[Data items]

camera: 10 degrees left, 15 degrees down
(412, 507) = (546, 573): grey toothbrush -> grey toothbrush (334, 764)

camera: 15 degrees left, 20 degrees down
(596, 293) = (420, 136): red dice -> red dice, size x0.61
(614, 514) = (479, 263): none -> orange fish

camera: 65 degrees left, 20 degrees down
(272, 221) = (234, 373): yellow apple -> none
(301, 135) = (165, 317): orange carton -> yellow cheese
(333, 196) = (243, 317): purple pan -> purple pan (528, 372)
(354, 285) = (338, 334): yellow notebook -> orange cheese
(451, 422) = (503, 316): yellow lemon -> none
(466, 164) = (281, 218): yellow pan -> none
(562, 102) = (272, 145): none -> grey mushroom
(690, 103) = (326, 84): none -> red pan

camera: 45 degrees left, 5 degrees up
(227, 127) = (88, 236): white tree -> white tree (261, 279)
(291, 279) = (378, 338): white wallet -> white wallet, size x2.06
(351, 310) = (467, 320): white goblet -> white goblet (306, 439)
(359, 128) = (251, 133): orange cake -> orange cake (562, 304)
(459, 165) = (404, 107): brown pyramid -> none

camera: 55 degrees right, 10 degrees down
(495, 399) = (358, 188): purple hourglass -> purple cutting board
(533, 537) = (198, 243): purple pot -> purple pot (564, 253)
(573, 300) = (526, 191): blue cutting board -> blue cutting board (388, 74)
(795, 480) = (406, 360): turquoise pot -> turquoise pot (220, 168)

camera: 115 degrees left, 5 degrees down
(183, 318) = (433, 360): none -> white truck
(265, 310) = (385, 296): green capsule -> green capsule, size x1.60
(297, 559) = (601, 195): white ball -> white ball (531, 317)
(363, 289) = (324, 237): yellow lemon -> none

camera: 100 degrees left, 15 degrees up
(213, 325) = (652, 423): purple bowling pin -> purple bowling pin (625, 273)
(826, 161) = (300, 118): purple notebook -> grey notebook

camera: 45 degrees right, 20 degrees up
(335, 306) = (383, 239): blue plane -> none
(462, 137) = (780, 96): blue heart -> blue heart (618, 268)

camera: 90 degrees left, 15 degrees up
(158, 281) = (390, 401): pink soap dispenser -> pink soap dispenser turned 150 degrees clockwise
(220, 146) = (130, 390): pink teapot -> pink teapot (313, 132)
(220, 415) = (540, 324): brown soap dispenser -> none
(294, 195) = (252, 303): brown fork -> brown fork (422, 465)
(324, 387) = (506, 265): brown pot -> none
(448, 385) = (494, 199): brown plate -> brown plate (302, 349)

§ **YOUR GOAL**: Return exactly the run of lines that opens with the one containing "(335, 306) = (383, 239): blue plane -> none" and closes with the last line of the records above.

§ **ANSWER TO THE EXERCISE**:
(335, 306) = (383, 239): blue plane -> none
(462, 137) = (780, 96): blue heart -> blue heart (618, 268)

camera: 90 degrees left, 15 degrees up
(158, 281) = (390, 401): pink soap dispenser -> pink soap dispenser turned 150 degrees clockwise
(220, 146) = (130, 390): pink teapot -> pink teapot (313, 132)
(220, 415) = (540, 324): brown soap dispenser -> none
(294, 195) = (252, 303): brown fork -> brown fork (422, 465)
(324, 387) = (506, 265): brown pot -> none
(448, 385) = (494, 199): brown plate -> brown plate (302, 349)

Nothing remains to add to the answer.